Records

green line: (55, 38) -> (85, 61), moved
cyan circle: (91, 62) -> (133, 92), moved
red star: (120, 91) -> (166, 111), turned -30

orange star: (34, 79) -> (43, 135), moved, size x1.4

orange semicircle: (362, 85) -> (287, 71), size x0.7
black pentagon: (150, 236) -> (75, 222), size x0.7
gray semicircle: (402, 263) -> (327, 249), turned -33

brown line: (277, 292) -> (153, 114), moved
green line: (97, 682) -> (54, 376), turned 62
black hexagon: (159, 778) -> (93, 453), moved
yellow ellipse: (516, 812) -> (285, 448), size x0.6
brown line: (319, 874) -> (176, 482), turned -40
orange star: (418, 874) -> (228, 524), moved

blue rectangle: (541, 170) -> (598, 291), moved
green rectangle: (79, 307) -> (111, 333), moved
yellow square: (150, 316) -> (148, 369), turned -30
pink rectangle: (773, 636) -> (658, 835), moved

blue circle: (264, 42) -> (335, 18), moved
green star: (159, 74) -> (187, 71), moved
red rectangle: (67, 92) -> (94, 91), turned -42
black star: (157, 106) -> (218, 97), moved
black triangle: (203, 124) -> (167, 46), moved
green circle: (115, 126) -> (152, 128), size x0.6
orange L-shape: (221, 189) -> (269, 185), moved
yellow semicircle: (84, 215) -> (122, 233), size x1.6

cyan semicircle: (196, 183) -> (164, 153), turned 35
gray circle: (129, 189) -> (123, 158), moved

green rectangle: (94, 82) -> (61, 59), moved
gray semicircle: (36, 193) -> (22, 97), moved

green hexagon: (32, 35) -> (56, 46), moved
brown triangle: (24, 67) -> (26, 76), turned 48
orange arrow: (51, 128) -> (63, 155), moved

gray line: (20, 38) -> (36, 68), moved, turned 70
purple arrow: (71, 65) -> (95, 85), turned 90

Instructions to follow
What are the lines, exactly as written above, from the line with "cyan circle: (91, 62) -> (133, 92), moved" to the line with "black pentagon: (150, 236)", both included? Output only those.

Exercise solution
cyan circle: (91, 62) -> (133, 92), moved
red star: (120, 91) -> (166, 111), turned -30

orange star: (34, 79) -> (43, 135), moved, size x1.4

orange semicircle: (362, 85) -> (287, 71), size x0.7
black pentagon: (150, 236) -> (75, 222), size x0.7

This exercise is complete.